Detected change data:
####################

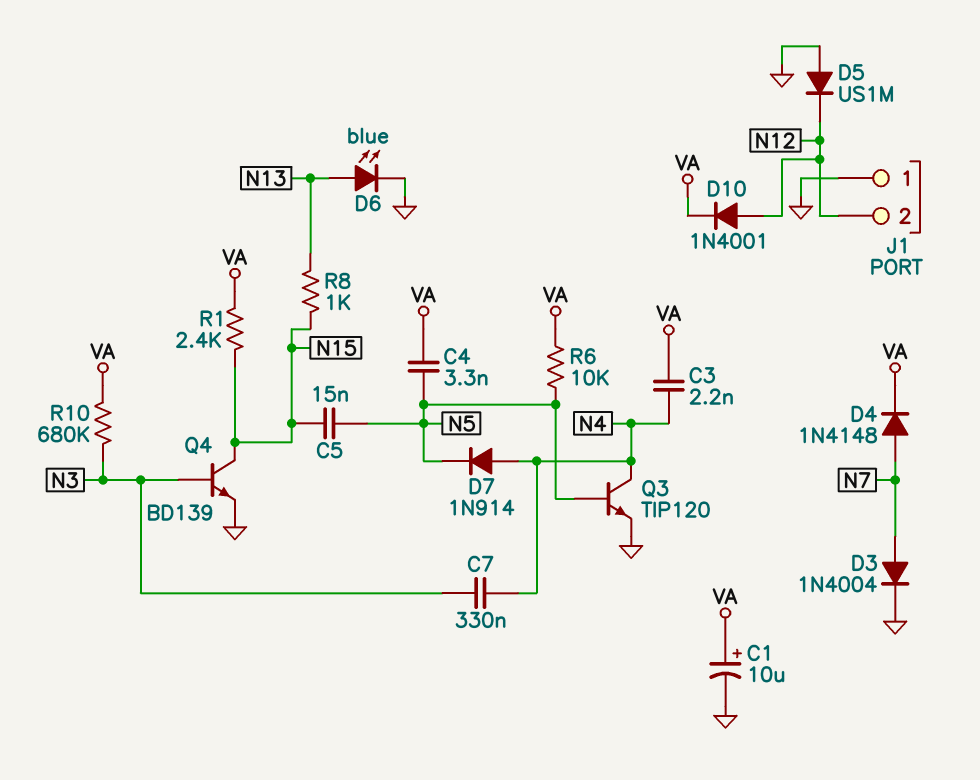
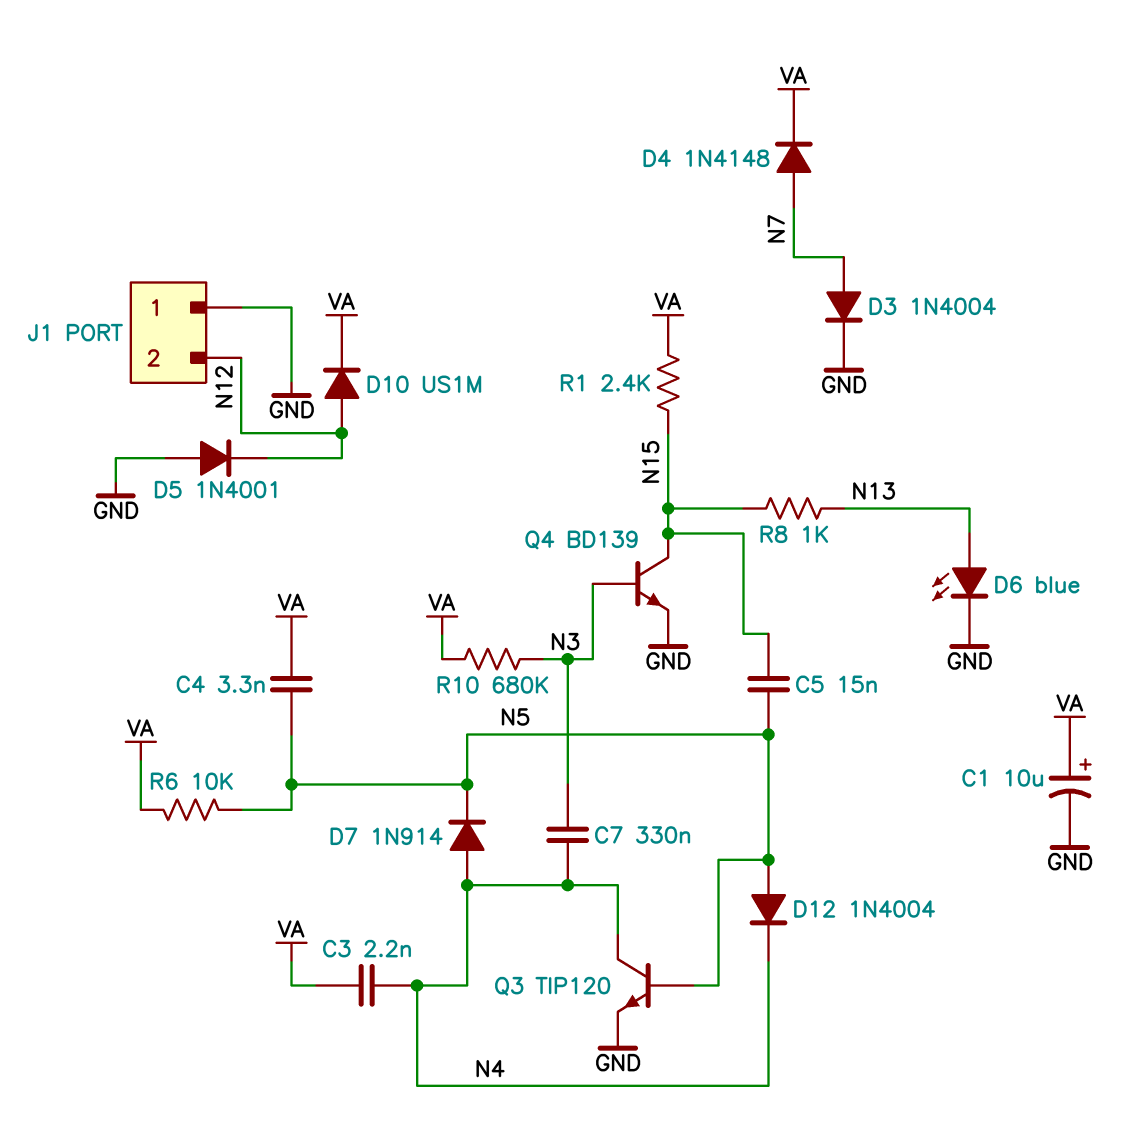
D5: diode US1M (A GND, K N12) -> diode 1N4001 (A GND, K N12)
D10: diode 1N4001 (A N12, K VA) -> diode US1M (A N12, K VA)
D12: none -> diode 1N4004 (A N5, K N4)

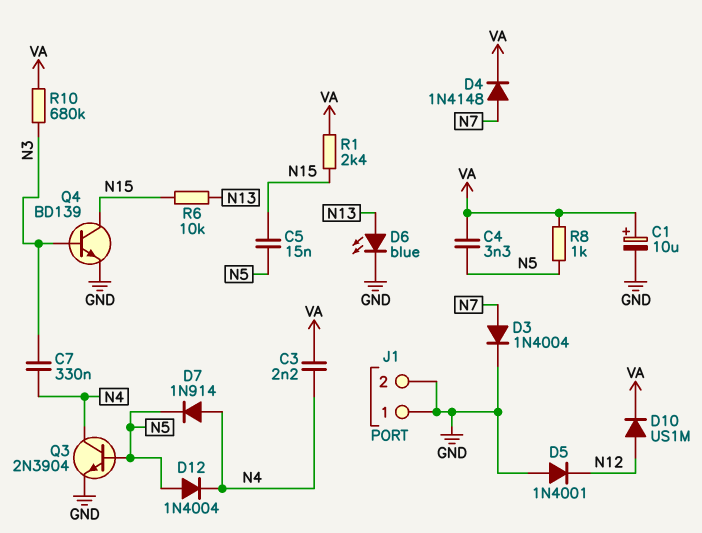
J1 pin 2: N12 -> GND
Q3: NPN TIP120 (B N5, C N4, E GND) -> NPN 2N3904 (B N5, C N4, E GND)
R6: 10k (N5, VA) -> 10k (N13, N15)
R8: 1k (N13, N15) -> 1k (N5, VA)

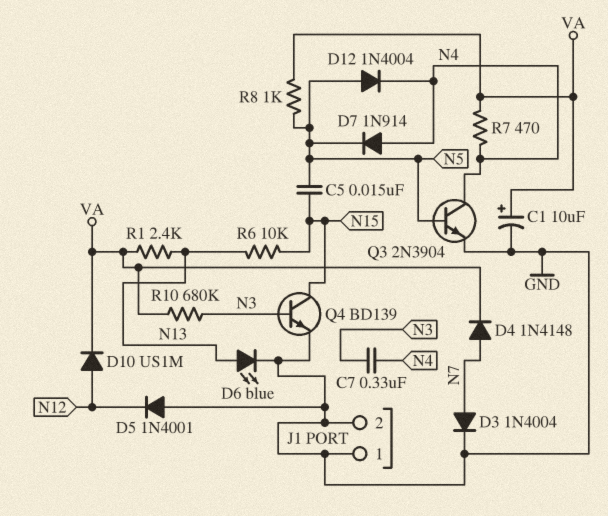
C3: 2.2nF (N4, VA) -> none
C4: 3.3nF (N5, VA) -> none
R1: 2.4k (N15, VA) -> 2.4k (N13, VA)
R7: none -> 470 (N4, VA)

####################

### Task to complete:
Where a line of the entries contains the word "none", count it, then state the total and nothing else.

### Answer box:
4